Return all lines of the records that contain the word "PUMP".
*** Opening Provided data ***
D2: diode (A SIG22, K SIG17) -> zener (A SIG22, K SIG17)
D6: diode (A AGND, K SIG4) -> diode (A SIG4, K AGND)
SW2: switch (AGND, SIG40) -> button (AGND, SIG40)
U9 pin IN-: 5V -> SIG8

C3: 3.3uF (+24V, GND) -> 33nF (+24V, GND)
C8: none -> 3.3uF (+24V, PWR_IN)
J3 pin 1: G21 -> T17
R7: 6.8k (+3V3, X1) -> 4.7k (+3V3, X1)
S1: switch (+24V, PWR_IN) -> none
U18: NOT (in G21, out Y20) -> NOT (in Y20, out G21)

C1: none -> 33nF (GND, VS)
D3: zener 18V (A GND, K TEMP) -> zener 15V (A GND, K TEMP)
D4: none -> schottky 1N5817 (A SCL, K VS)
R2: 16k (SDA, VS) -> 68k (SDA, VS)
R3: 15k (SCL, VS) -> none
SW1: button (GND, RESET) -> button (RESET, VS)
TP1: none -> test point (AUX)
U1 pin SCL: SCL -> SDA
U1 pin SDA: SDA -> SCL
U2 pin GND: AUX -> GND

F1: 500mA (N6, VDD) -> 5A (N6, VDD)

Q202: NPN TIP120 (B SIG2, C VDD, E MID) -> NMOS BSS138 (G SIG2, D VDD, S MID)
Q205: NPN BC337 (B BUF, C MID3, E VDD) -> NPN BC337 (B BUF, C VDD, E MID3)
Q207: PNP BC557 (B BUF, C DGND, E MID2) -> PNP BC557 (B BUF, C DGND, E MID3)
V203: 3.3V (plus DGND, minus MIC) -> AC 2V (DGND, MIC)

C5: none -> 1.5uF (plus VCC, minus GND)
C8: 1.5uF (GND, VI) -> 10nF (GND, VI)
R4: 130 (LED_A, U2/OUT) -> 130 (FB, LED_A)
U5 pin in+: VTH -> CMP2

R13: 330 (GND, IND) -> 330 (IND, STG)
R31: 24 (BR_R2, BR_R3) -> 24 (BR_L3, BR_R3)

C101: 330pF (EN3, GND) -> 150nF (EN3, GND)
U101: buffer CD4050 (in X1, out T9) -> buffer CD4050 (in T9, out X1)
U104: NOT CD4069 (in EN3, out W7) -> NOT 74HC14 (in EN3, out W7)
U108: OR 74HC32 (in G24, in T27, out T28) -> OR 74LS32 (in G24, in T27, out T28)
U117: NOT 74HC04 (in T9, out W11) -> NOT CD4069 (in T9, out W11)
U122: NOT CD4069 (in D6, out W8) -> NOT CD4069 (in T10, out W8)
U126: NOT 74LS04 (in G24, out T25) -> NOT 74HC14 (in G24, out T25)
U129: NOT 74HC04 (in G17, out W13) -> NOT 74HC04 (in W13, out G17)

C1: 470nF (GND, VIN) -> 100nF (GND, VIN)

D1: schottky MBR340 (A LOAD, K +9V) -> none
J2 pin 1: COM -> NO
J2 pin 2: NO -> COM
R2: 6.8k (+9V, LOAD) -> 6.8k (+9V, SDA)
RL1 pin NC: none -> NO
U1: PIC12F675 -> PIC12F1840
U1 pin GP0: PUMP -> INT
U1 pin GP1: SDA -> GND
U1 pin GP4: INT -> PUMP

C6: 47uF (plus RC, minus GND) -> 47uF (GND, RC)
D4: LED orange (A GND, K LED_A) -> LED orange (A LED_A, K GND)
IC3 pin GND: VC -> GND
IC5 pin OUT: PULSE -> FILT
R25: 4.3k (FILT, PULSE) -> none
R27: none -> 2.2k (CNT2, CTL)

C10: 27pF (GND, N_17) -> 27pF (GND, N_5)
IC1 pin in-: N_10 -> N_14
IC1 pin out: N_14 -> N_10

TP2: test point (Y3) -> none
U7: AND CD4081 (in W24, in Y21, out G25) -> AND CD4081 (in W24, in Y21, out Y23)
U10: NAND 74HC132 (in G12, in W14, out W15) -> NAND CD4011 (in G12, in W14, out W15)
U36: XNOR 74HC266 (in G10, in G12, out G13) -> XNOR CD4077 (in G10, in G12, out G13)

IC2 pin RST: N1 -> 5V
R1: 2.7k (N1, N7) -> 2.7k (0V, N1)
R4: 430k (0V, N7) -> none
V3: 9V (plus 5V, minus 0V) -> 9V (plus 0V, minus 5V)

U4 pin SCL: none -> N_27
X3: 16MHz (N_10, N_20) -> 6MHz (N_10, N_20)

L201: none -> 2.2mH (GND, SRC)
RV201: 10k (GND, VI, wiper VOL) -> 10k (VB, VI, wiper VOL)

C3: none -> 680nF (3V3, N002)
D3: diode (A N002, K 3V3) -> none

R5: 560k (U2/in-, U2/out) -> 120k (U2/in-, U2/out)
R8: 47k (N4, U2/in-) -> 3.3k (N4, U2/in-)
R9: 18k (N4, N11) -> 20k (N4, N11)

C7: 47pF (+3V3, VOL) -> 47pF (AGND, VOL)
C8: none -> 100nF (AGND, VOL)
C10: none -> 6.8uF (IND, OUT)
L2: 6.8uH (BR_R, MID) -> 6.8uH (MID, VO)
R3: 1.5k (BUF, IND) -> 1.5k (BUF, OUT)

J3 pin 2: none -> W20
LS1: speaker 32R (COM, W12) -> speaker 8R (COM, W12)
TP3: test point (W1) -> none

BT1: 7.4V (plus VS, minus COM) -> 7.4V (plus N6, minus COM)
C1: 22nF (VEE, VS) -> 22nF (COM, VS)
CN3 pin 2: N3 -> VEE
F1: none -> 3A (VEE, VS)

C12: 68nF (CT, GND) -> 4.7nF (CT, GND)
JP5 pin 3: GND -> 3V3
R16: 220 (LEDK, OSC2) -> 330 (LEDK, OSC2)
*** Closing Provided data ***
▸ **Answer to this problem**:
U1 pin GP0: PUMP -> INT
U1 pin GP4: INT -> PUMP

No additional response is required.